# [Task directions]
After locating the line that contains "(325, 351) = (434, 221): red bottle -> none" in the data below, set down exactly that line and each one after it through the line that contains "(482, 465) = (716, 241): brown", and nothing more.

# [Material shown]
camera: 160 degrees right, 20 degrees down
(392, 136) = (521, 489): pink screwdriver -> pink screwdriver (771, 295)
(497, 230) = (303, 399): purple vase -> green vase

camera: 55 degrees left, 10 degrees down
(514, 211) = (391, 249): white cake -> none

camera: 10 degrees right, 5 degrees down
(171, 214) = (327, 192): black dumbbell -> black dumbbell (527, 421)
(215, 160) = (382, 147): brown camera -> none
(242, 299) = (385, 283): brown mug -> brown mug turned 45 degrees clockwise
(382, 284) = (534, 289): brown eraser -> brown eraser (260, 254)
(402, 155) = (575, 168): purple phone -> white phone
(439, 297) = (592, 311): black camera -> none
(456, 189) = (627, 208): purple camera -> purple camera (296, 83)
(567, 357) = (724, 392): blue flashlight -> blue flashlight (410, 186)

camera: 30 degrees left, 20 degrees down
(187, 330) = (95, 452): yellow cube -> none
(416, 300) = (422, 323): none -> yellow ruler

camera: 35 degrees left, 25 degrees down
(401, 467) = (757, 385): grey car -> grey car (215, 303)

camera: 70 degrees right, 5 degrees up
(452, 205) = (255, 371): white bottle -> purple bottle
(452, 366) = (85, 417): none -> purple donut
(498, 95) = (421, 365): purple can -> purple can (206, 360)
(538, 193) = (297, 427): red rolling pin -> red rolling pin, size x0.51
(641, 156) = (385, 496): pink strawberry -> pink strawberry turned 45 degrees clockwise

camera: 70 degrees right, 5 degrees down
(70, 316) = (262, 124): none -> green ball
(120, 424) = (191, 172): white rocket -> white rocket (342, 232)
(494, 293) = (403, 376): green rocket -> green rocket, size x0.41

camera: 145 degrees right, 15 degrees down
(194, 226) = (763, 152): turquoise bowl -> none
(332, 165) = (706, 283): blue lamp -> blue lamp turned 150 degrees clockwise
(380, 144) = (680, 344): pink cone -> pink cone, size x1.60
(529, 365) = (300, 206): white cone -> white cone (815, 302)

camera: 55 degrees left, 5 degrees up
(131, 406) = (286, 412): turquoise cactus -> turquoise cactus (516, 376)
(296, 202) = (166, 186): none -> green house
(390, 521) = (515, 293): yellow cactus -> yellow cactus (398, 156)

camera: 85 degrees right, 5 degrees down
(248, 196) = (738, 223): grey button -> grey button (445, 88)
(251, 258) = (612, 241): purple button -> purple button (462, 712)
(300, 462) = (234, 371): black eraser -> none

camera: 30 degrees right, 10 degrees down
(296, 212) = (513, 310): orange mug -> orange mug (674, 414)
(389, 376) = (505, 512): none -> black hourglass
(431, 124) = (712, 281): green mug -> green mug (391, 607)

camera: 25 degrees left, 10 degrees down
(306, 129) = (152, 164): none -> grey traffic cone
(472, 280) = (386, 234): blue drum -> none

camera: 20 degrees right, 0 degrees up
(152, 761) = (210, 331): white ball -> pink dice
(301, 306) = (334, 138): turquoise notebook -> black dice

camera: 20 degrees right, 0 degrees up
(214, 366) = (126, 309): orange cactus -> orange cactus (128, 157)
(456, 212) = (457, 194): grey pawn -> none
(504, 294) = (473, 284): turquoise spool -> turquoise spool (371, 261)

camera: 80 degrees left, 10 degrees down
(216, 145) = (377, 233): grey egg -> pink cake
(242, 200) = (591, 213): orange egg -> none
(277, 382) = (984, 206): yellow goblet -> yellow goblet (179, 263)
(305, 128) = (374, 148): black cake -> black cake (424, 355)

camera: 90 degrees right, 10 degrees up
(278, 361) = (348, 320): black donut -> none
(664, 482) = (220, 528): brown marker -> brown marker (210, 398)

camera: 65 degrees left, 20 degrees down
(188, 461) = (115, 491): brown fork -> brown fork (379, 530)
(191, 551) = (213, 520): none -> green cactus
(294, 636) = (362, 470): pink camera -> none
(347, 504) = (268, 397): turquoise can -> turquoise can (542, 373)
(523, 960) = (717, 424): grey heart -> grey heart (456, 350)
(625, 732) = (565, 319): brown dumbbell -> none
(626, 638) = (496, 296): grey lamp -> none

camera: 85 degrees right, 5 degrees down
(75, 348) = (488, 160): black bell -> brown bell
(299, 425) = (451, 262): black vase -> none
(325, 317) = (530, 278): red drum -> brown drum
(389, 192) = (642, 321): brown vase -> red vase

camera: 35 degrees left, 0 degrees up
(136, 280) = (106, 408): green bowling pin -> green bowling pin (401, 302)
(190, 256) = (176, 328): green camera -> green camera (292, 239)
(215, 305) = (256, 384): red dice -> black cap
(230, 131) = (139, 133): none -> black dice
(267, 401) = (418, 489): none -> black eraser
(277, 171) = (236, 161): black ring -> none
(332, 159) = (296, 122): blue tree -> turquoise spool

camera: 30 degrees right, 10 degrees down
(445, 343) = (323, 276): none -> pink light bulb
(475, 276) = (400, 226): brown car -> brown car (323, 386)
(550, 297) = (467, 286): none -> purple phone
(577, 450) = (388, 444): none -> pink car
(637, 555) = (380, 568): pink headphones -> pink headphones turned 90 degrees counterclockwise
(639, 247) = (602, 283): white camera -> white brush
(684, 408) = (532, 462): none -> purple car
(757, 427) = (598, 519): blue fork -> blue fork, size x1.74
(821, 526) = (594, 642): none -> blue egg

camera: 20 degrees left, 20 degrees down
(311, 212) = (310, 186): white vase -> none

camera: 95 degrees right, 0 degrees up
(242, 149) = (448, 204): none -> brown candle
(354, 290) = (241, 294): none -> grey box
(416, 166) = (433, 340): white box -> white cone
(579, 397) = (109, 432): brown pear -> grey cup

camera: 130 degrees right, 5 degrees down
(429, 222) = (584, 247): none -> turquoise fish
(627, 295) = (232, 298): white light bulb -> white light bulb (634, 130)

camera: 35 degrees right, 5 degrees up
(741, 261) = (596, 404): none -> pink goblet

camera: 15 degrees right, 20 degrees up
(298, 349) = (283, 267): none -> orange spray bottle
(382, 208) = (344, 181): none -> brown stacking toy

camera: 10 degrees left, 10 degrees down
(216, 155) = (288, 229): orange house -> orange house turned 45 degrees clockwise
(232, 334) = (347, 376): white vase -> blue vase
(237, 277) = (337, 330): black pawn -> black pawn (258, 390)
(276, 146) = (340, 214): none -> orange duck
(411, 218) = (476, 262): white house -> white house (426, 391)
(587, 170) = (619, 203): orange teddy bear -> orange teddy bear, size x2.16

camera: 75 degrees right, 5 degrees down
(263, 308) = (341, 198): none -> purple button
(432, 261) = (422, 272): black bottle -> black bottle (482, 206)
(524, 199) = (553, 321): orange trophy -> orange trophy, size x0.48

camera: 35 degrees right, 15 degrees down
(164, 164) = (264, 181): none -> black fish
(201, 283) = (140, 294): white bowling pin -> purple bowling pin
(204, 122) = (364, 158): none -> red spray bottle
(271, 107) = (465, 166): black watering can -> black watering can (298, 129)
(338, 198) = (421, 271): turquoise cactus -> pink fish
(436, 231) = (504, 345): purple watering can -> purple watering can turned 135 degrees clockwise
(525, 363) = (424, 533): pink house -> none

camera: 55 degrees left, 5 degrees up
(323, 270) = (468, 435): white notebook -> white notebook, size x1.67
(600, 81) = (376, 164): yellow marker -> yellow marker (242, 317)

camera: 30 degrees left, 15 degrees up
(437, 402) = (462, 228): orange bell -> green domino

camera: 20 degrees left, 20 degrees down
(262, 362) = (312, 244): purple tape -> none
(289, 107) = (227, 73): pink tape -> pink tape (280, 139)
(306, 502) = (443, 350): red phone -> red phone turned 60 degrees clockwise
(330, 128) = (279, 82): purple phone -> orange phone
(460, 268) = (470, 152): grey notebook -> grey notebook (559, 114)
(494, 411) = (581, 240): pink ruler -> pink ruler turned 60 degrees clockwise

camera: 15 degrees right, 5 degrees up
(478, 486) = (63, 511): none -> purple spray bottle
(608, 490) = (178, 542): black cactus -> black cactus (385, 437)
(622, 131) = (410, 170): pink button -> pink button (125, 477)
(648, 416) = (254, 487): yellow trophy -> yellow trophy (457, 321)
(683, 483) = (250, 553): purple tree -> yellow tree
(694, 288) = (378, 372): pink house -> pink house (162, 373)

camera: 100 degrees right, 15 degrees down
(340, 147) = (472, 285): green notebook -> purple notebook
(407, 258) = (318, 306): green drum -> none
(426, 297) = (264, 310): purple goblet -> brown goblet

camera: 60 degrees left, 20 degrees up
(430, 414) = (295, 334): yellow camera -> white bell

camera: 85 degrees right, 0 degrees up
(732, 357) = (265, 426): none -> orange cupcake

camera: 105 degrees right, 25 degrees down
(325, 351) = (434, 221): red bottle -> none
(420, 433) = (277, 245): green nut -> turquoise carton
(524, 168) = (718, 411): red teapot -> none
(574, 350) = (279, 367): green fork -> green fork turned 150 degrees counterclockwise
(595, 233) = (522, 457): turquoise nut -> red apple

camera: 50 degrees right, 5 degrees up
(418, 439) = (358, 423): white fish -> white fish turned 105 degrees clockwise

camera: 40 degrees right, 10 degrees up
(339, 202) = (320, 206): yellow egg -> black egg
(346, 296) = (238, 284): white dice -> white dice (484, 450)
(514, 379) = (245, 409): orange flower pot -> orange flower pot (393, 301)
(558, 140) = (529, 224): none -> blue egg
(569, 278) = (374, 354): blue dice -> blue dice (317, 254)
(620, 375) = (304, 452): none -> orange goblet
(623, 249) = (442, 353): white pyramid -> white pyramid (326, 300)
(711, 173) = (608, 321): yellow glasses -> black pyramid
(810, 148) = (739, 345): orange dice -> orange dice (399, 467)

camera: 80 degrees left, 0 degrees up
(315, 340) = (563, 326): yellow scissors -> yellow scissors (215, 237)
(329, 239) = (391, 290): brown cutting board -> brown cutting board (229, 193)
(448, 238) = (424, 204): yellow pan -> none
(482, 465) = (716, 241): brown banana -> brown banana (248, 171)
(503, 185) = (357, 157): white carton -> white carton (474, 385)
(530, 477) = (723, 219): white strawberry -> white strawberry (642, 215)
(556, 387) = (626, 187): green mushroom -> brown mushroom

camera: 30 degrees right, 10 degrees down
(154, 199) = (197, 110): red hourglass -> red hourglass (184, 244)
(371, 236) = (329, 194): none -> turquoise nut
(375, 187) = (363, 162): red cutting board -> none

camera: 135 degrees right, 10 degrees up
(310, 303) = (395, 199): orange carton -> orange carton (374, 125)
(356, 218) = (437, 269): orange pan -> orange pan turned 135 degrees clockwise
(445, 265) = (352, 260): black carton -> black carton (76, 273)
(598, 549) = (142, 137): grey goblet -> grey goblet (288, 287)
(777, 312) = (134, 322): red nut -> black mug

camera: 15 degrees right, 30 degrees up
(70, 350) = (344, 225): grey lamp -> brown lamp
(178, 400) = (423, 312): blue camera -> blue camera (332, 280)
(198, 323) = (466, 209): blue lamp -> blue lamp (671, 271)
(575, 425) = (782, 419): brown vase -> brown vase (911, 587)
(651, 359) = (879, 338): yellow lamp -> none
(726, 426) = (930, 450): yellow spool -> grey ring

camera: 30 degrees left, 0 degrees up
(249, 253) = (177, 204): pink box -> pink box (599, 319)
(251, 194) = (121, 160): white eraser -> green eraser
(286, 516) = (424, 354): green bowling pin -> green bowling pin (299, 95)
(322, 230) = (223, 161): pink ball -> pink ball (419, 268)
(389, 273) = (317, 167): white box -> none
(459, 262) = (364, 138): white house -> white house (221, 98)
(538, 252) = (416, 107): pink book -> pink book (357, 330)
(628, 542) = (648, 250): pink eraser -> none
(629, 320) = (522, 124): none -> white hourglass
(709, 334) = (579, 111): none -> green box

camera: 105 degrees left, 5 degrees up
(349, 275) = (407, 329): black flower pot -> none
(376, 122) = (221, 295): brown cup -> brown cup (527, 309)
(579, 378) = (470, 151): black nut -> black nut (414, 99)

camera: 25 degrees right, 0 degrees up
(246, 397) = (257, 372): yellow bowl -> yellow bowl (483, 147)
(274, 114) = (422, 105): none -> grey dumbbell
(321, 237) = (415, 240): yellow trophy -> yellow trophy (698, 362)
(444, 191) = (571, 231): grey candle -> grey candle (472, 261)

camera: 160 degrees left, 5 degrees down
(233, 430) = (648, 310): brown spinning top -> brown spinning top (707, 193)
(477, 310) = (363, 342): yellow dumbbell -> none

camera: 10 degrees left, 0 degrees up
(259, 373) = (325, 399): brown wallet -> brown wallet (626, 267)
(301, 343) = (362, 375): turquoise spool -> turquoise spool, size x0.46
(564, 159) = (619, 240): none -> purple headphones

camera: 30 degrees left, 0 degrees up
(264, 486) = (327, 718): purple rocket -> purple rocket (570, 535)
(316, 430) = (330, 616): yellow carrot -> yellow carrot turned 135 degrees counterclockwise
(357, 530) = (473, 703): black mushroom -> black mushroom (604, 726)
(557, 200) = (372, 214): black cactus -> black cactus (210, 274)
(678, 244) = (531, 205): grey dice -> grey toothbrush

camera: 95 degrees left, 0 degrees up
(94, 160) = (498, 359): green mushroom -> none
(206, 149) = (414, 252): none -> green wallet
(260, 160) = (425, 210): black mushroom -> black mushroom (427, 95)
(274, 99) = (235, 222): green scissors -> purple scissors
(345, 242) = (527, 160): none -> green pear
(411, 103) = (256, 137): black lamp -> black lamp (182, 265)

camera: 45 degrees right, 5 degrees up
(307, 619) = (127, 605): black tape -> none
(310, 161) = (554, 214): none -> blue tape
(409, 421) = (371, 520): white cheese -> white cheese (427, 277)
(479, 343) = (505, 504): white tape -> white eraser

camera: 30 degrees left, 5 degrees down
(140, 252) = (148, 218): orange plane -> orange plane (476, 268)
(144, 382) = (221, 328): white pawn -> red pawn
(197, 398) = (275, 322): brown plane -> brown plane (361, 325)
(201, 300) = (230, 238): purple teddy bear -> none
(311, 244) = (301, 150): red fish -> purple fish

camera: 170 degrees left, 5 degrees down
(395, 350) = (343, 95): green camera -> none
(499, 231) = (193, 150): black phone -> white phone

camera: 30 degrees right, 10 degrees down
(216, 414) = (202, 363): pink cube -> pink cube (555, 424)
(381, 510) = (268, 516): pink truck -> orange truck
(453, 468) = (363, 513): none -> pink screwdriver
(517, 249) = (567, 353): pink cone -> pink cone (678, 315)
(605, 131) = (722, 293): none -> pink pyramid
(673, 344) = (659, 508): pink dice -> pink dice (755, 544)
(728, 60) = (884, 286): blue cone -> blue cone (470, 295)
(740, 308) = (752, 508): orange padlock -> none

# [Response]
(325, 351) = (434, 221): red bottle -> none
(420, 433) = (277, 245): green nut -> turquoise carton
(524, 168) = (718, 411): red teapot -> none
(574, 350) = (279, 367): green fork -> green fork turned 150 degrees counterclockwise
(595, 233) = (522, 457): turquoise nut -> red apple

camera: 50 degrees right, 5 degrees up
(418, 439) = (358, 423): white fish -> white fish turned 105 degrees clockwise

camera: 40 degrees right, 10 degrees up
(339, 202) = (320, 206): yellow egg -> black egg
(346, 296) = (238, 284): white dice -> white dice (484, 450)
(514, 379) = (245, 409): orange flower pot -> orange flower pot (393, 301)
(558, 140) = (529, 224): none -> blue egg
(569, 278) = (374, 354): blue dice -> blue dice (317, 254)
(620, 375) = (304, 452): none -> orange goblet
(623, 249) = (442, 353): white pyramid -> white pyramid (326, 300)
(711, 173) = (608, 321): yellow glasses -> black pyramid
(810, 148) = (739, 345): orange dice -> orange dice (399, 467)

camera: 80 degrees left, 0 degrees up
(315, 340) = (563, 326): yellow scissors -> yellow scissors (215, 237)
(329, 239) = (391, 290): brown cutting board -> brown cutting board (229, 193)
(448, 238) = (424, 204): yellow pan -> none
(482, 465) = (716, 241): brown banana -> brown banana (248, 171)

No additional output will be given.